What you have to do:
Please copy exactly the line that contains "pink cup: 5 -> 4" and every line after it through the end of the records, leaving the pictures out.

Start of Exercise material

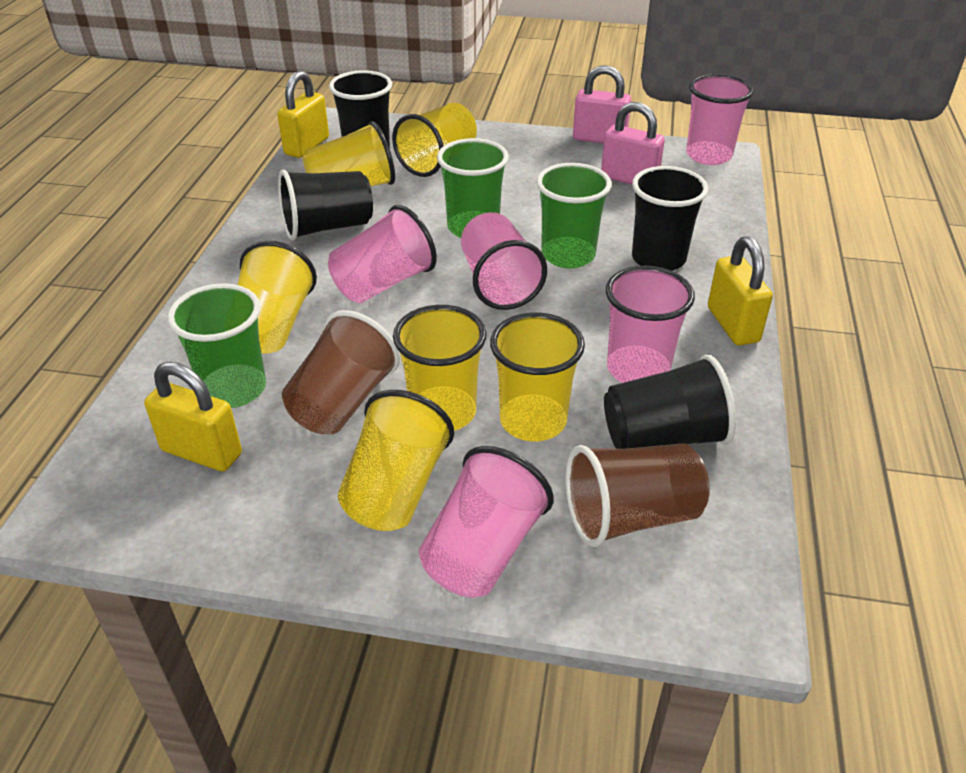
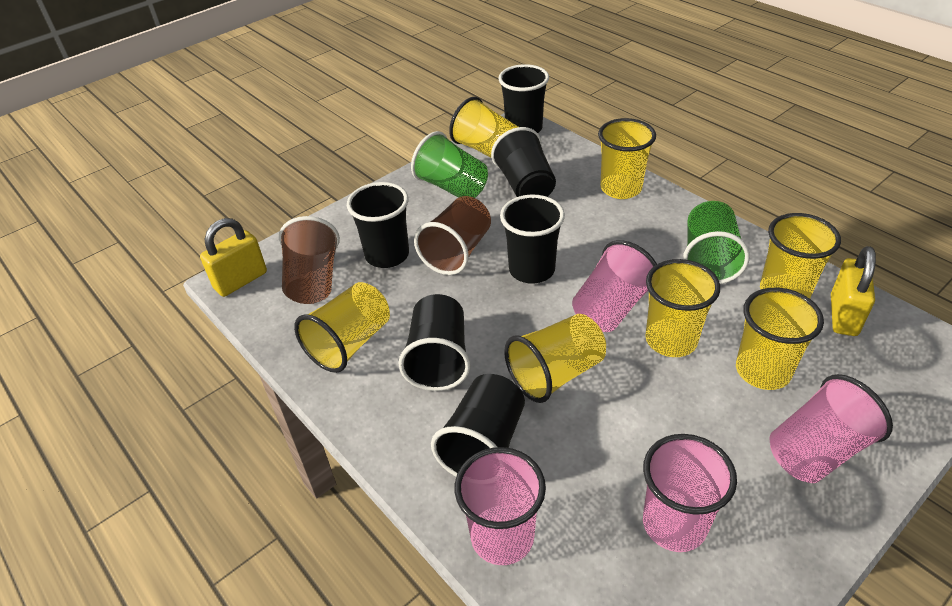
black cup: 4 -> 6
green cup: 3 -> 2
pink cup: 5 -> 4
pink padlock: 2 -> 0
yellow cup: 6 -> 7
yellow padlock: 3 -> 2

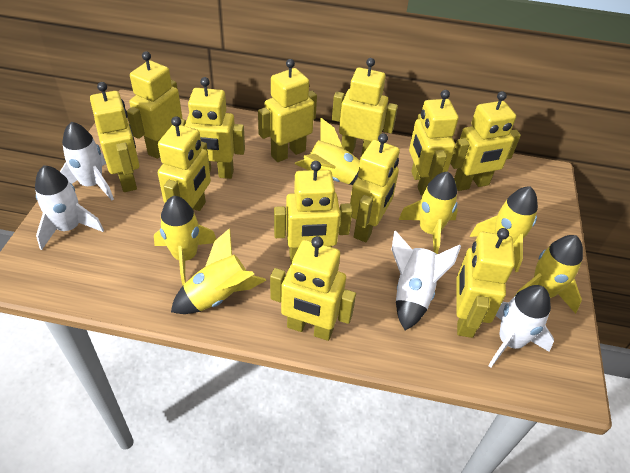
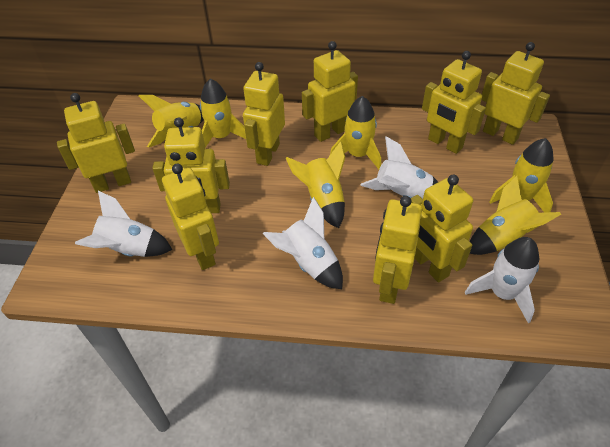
yellow robot: 12 -> 9

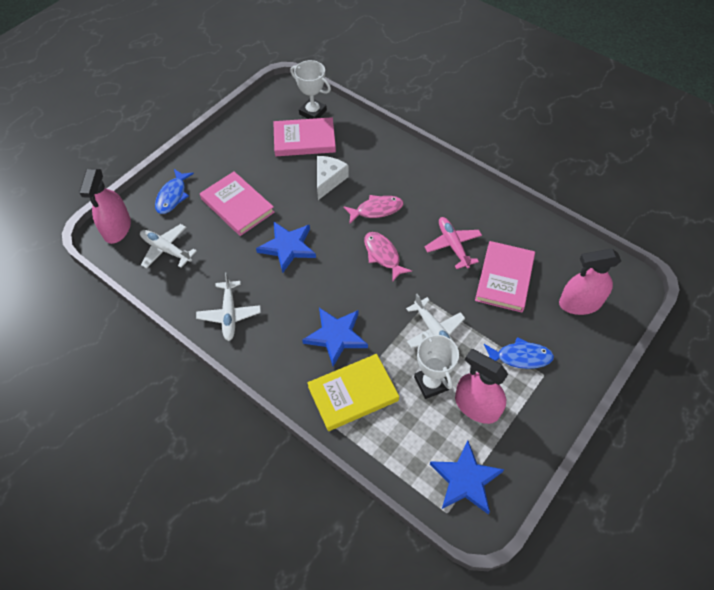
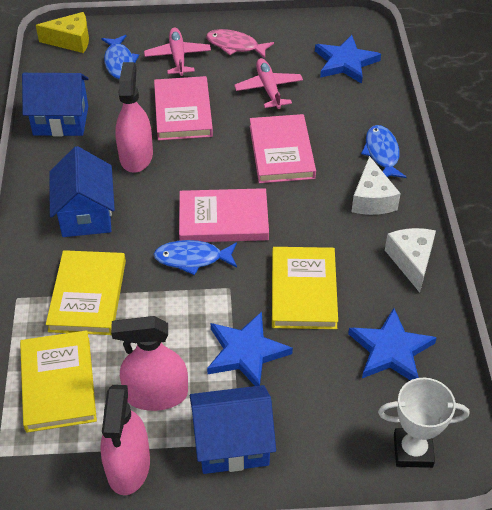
blue fish: 2 -> 3
blue house: 0 -> 3
pink fish: 2 -> 1
pink plane: 1 -> 2
white cheese: 1 -> 2
white plane: 3 -> 0
white trophy: 2 -> 1
yellow book: 1 -> 3
yellow cheese: 0 -> 1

End of Exercise material

The answer:
pink cup: 5 -> 4
pink padlock: 2 -> 0
yellow cup: 6 -> 7
yellow padlock: 3 -> 2

yellow robot: 12 -> 9

blue fish: 2 -> 3
blue house: 0 -> 3
pink fish: 2 -> 1
pink plane: 1 -> 2
white cheese: 1 -> 2
white plane: 3 -> 0
white trophy: 2 -> 1
yellow book: 1 -> 3
yellow cheese: 0 -> 1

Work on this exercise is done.